#### COLLECTED DATA ####

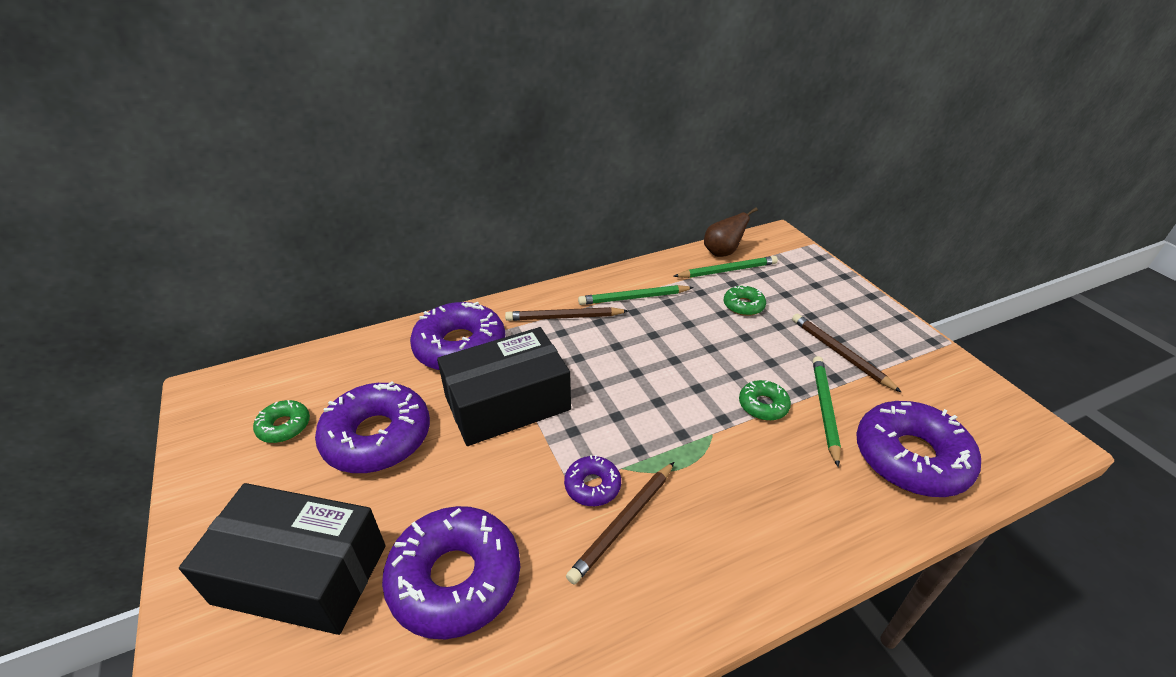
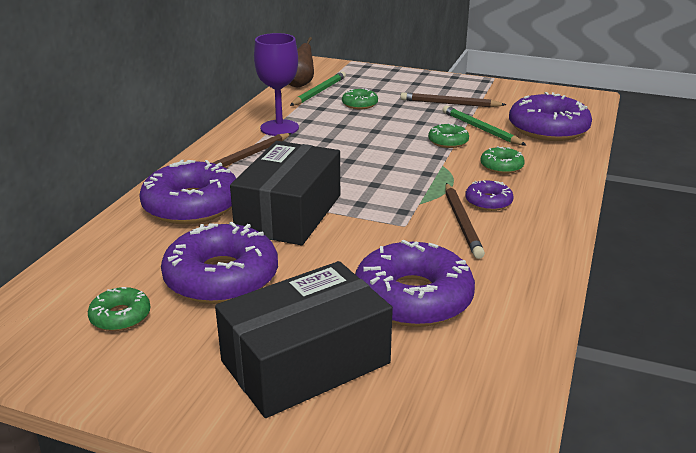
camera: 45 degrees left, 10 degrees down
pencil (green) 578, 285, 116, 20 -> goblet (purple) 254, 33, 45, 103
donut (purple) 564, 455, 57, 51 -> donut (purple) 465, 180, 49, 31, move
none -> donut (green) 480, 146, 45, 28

####

→ **EXERCISE**
Restate the entire listing word for word, excluding pictures.

→ **RESULT FOR THIS TASK**
camera: 45 degrees left, 10 degrees down
pencil (green) 578, 285, 116, 20 -> goblet (purple) 254, 33, 45, 103
donut (purple) 564, 455, 57, 51 -> donut (purple) 465, 180, 49, 31, move
none -> donut (green) 480, 146, 45, 28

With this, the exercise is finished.